About this task:
Please print exactly the line containing "R2: 100k (3V3, RESET) -> 20k (3V3, RESET)" and every line after it to the end of the records below, and nothing more.

== Segment start ==

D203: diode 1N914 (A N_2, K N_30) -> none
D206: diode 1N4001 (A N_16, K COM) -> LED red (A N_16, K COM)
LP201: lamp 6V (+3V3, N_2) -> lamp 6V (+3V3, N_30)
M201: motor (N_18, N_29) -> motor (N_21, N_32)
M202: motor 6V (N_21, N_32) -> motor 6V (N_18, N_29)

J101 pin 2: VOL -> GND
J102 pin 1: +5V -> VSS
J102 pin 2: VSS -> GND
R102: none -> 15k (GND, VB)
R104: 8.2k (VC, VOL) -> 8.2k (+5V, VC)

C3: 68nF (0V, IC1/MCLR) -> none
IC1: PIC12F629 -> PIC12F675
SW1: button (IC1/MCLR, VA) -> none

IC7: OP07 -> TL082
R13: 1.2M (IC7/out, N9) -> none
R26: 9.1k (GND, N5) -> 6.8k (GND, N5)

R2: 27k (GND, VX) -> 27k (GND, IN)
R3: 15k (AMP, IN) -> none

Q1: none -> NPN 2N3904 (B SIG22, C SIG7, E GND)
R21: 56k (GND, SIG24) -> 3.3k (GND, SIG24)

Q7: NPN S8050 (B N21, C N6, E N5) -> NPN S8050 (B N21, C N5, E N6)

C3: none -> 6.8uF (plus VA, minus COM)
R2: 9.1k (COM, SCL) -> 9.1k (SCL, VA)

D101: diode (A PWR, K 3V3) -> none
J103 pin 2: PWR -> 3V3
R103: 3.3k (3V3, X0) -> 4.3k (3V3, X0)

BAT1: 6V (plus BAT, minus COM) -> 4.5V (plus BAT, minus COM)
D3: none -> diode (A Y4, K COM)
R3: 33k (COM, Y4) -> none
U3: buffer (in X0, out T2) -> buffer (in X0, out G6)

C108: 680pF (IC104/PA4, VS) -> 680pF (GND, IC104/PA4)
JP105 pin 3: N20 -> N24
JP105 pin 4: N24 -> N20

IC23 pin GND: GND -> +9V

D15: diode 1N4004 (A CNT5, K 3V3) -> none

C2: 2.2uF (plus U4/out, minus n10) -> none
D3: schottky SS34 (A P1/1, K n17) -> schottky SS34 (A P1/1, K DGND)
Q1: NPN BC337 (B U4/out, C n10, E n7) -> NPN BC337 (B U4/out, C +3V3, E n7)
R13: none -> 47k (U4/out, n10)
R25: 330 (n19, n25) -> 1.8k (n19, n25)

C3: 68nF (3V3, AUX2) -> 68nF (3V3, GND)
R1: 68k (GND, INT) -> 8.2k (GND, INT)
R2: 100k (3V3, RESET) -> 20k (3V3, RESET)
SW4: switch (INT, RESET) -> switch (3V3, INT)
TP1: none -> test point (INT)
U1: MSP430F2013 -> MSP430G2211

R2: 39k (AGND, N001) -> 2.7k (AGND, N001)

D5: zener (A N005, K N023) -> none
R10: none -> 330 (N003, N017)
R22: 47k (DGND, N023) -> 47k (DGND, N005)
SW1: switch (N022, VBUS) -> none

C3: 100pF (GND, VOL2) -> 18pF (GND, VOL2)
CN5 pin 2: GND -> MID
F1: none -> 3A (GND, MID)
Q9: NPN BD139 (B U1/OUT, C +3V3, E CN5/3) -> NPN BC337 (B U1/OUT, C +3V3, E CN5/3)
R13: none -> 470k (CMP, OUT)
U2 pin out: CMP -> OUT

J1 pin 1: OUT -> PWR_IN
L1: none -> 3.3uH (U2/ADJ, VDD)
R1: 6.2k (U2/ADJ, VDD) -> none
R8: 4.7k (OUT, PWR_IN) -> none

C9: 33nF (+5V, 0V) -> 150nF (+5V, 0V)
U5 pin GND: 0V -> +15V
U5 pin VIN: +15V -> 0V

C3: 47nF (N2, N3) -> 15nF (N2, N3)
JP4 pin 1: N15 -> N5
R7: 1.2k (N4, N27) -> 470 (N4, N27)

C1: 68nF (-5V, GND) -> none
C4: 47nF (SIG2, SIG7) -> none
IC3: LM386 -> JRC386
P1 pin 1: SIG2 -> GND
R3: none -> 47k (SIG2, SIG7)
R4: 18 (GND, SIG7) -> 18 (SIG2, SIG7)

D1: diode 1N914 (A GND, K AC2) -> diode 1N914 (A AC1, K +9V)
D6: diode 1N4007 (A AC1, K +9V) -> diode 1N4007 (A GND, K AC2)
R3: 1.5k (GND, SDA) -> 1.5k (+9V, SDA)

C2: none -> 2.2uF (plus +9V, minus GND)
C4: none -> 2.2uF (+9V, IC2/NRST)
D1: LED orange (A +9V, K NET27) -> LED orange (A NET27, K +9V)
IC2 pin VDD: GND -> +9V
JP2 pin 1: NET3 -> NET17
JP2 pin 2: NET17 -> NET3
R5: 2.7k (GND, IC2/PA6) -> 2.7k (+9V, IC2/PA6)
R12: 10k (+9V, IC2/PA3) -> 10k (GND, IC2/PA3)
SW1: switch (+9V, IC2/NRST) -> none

== Segment end ==

Written response:
R2: 100k (3V3, RESET) -> 20k (3V3, RESET)
SW4: switch (INT, RESET) -> switch (3V3, INT)
TP1: none -> test point (INT)
U1: MSP430F2013 -> MSP430G2211

R2: 39k (AGND, N001) -> 2.7k (AGND, N001)

D5: zener (A N005, K N023) -> none
R10: none -> 330 (N003, N017)
R22: 47k (DGND, N023) -> 47k (DGND, N005)
SW1: switch (N022, VBUS) -> none

C3: 100pF (GND, VOL2) -> 18pF (GND, VOL2)
CN5 pin 2: GND -> MID
F1: none -> 3A (GND, MID)
Q9: NPN BD139 (B U1/OUT, C +3V3, E CN5/3) -> NPN BC337 (B U1/OUT, C +3V3, E CN5/3)
R13: none -> 470k (CMP, OUT)
U2 pin out: CMP -> OUT

J1 pin 1: OUT -> PWR_IN
L1: none -> 3.3uH (U2/ADJ, VDD)
R1: 6.2k (U2/ADJ, VDD) -> none
R8: 4.7k (OUT, PWR_IN) -> none

C9: 33nF (+5V, 0V) -> 150nF (+5V, 0V)
U5 pin GND: 0V -> +15V
U5 pin VIN: +15V -> 0V

C3: 47nF (N2, N3) -> 15nF (N2, N3)
JP4 pin 1: N15 -> N5
R7: 1.2k (N4, N27) -> 470 (N4, N27)

C1: 68nF (-5V, GND) -> none
C4: 47nF (SIG2, SIG7) -> none
IC3: LM386 -> JRC386
P1 pin 1: SIG2 -> GND
R3: none -> 47k (SIG2, SIG7)
R4: 18 (GND, SIG7) -> 18 (SIG2, SIG7)

D1: diode 1N914 (A GND, K AC2) -> diode 1N914 (A AC1, K +9V)
D6: diode 1N4007 (A AC1, K +9V) -> diode 1N4007 (A GND, K AC2)
R3: 1.5k (GND, SDA) -> 1.5k (+9V, SDA)

C2: none -> 2.2uF (plus +9V, minus GND)
C4: none -> 2.2uF (+9V, IC2/NRST)
D1: LED orange (A +9V, K NET27) -> LED orange (A NET27, K +9V)
IC2 pin VDD: GND -> +9V
JP2 pin 1: NET3 -> NET17
JP2 pin 2: NET17 -> NET3
R5: 2.7k (GND, IC2/PA6) -> 2.7k (+9V, IC2/PA6)
R12: 10k (+9V, IC2/PA3) -> 10k (GND, IC2/PA3)
SW1: switch (+9V, IC2/NRST) -> none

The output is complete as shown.